[Geometric object motion data]
:::::
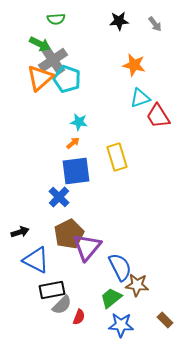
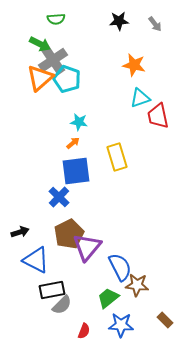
red trapezoid: rotated 20 degrees clockwise
green trapezoid: moved 3 px left
red semicircle: moved 5 px right, 14 px down
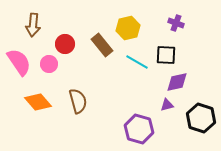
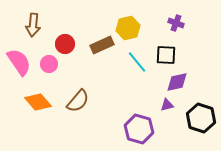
brown rectangle: rotated 75 degrees counterclockwise
cyan line: rotated 20 degrees clockwise
brown semicircle: rotated 55 degrees clockwise
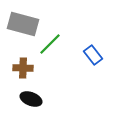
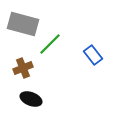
brown cross: rotated 24 degrees counterclockwise
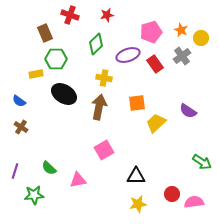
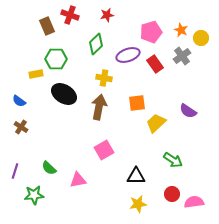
brown rectangle: moved 2 px right, 7 px up
green arrow: moved 29 px left, 2 px up
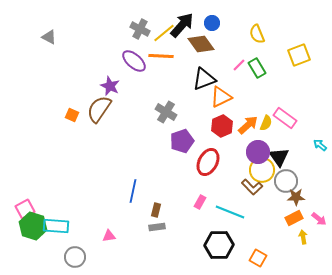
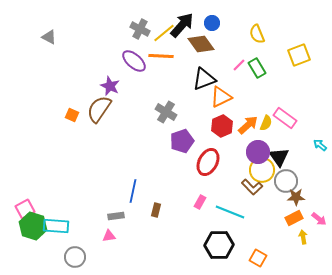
gray rectangle at (157, 227): moved 41 px left, 11 px up
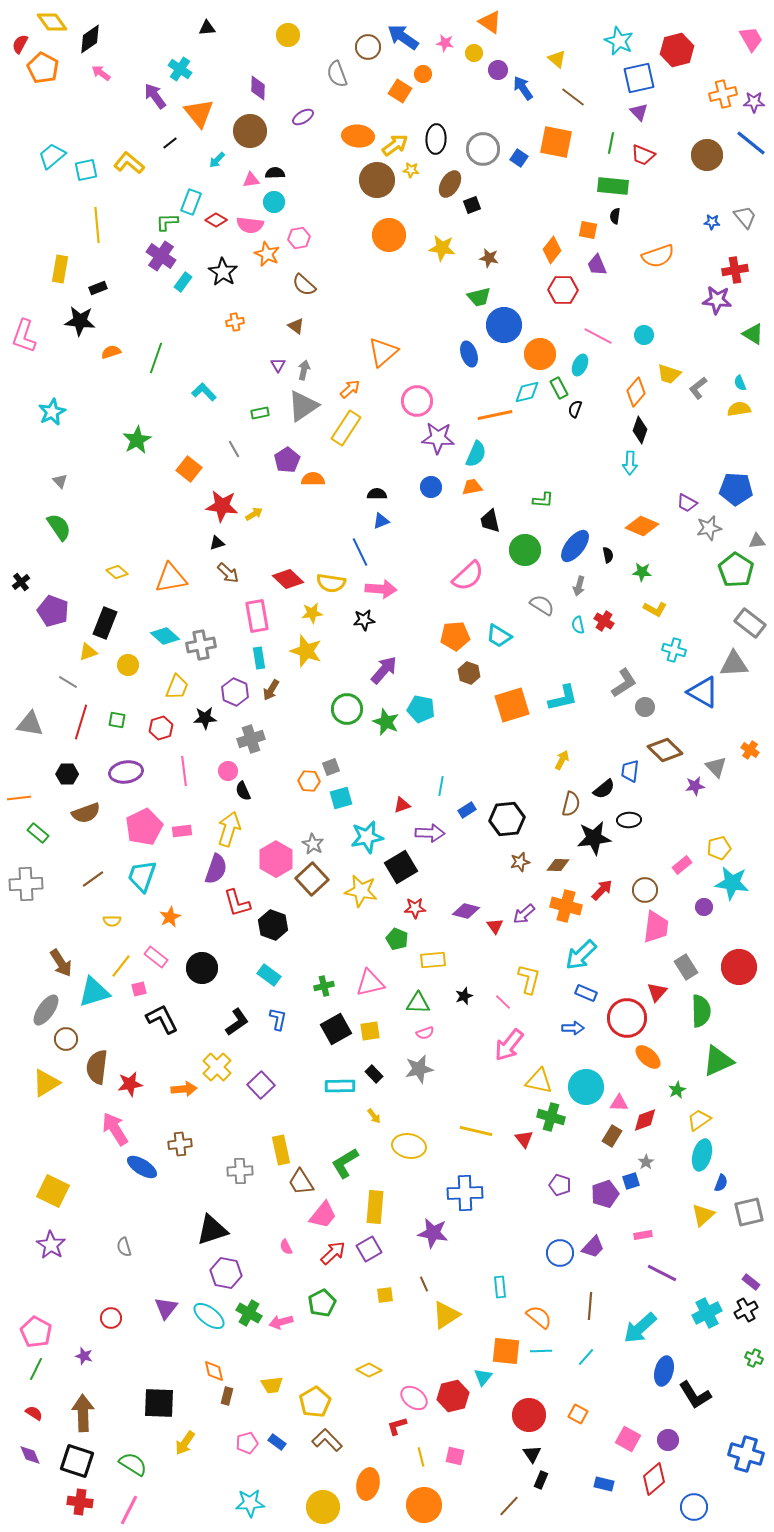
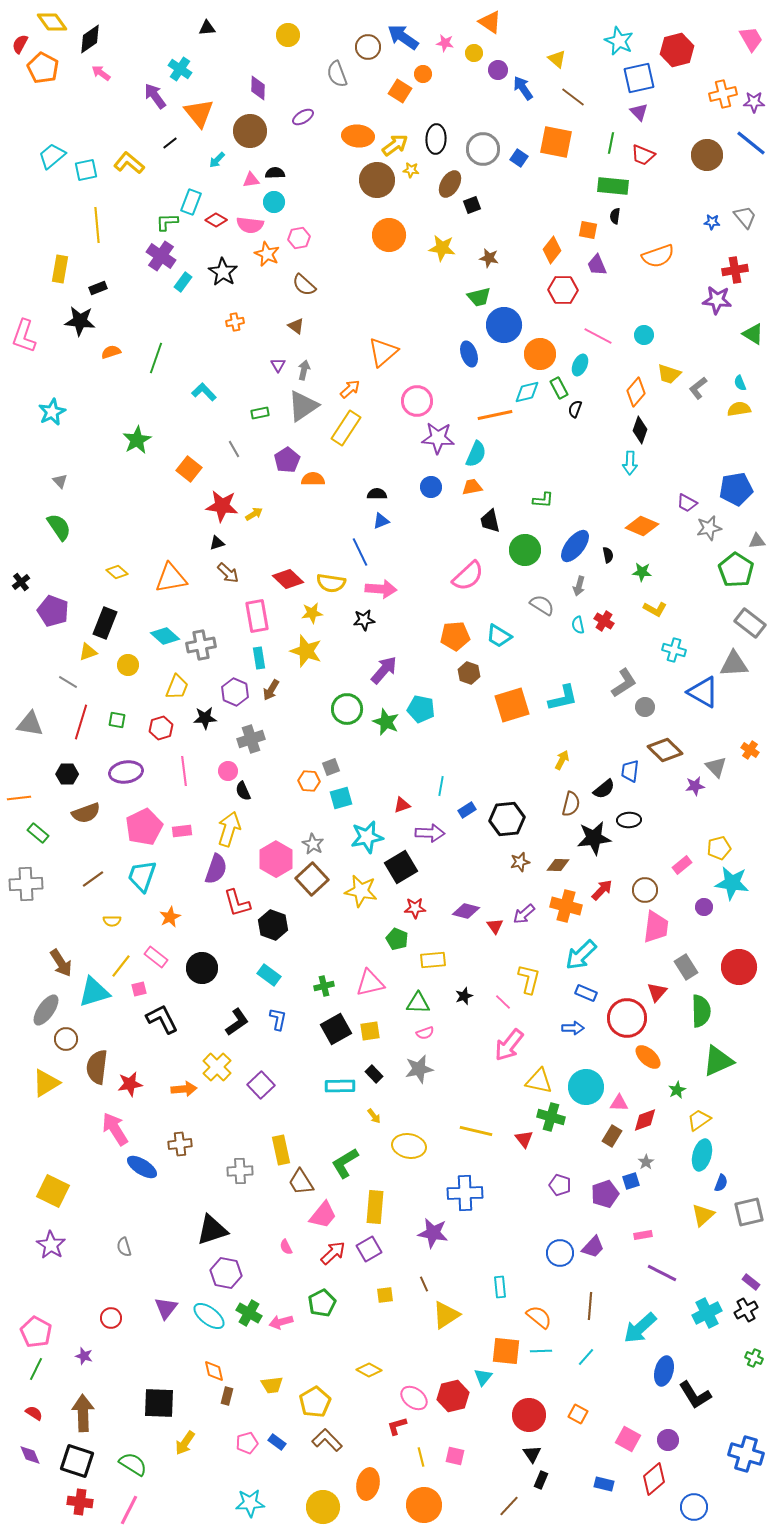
blue pentagon at (736, 489): rotated 12 degrees counterclockwise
:::::
Work instruction: Repeat the entries verbatim; no pictures.

Task result:
red trapezoid: rotated 20 degrees clockwise
green trapezoid: moved 3 px left
red semicircle: moved 5 px right, 14 px down
brown rectangle: rotated 75 degrees counterclockwise
cyan line: rotated 20 degrees clockwise
brown semicircle: rotated 55 degrees clockwise
brown cross: rotated 24 degrees counterclockwise
brown rectangle: moved 2 px right, 7 px up
green arrow: moved 29 px left, 2 px up
gray rectangle at (157, 227): moved 41 px left, 11 px up
blue pentagon at (736, 489): rotated 12 degrees counterclockwise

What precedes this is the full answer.